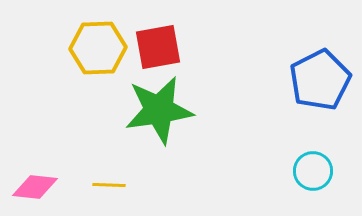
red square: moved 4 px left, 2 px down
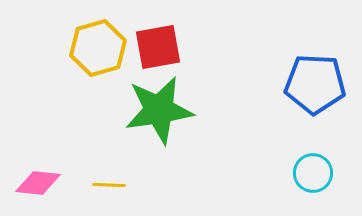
yellow hexagon: rotated 14 degrees counterclockwise
blue pentagon: moved 5 px left, 4 px down; rotated 30 degrees clockwise
cyan circle: moved 2 px down
pink diamond: moved 3 px right, 4 px up
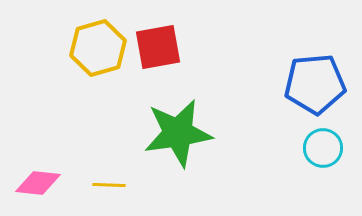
blue pentagon: rotated 8 degrees counterclockwise
green star: moved 19 px right, 23 px down
cyan circle: moved 10 px right, 25 px up
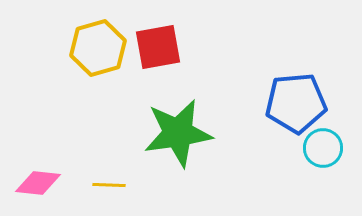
blue pentagon: moved 19 px left, 19 px down
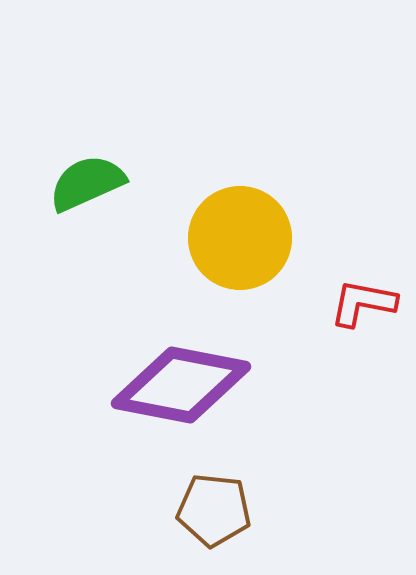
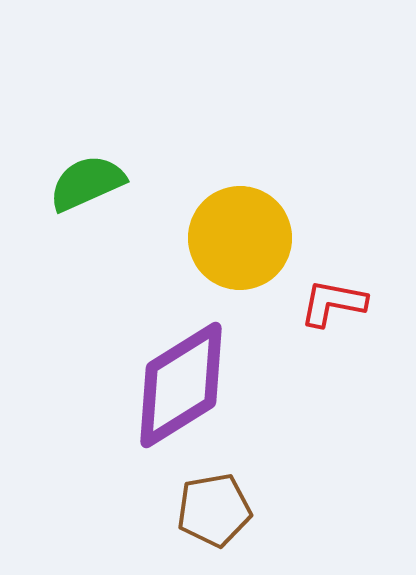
red L-shape: moved 30 px left
purple diamond: rotated 43 degrees counterclockwise
brown pentagon: rotated 16 degrees counterclockwise
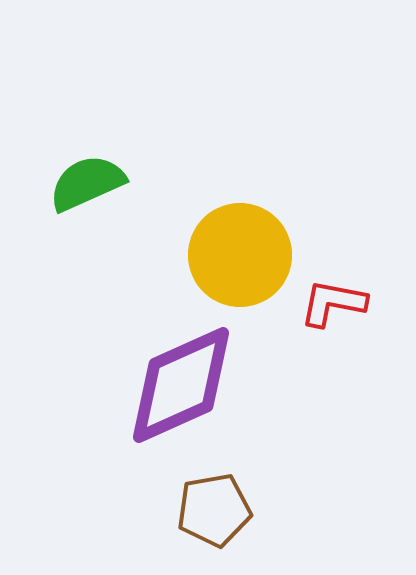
yellow circle: moved 17 px down
purple diamond: rotated 8 degrees clockwise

◇ ◇ ◇ ◇ ◇

WHAT IS ASKED => Rewrite all of the lines above with every "purple diamond" changed to "violet diamond" and nothing else altered. Leave the pictures out.

WORKED SOLUTION =>
red square: moved 4 px left, 2 px down
yellow hexagon: rotated 14 degrees counterclockwise
blue pentagon: moved 5 px left, 4 px down; rotated 30 degrees clockwise
cyan circle: moved 2 px down
pink diamond: moved 3 px right, 4 px up
blue pentagon: rotated 8 degrees counterclockwise
green star: moved 19 px right, 23 px down
cyan circle: moved 10 px right, 25 px up
blue pentagon: moved 19 px left, 19 px down
red L-shape: moved 30 px left
violet diamond: rotated 43 degrees counterclockwise
brown pentagon: rotated 16 degrees counterclockwise
yellow circle: moved 17 px down
violet diamond: rotated 8 degrees clockwise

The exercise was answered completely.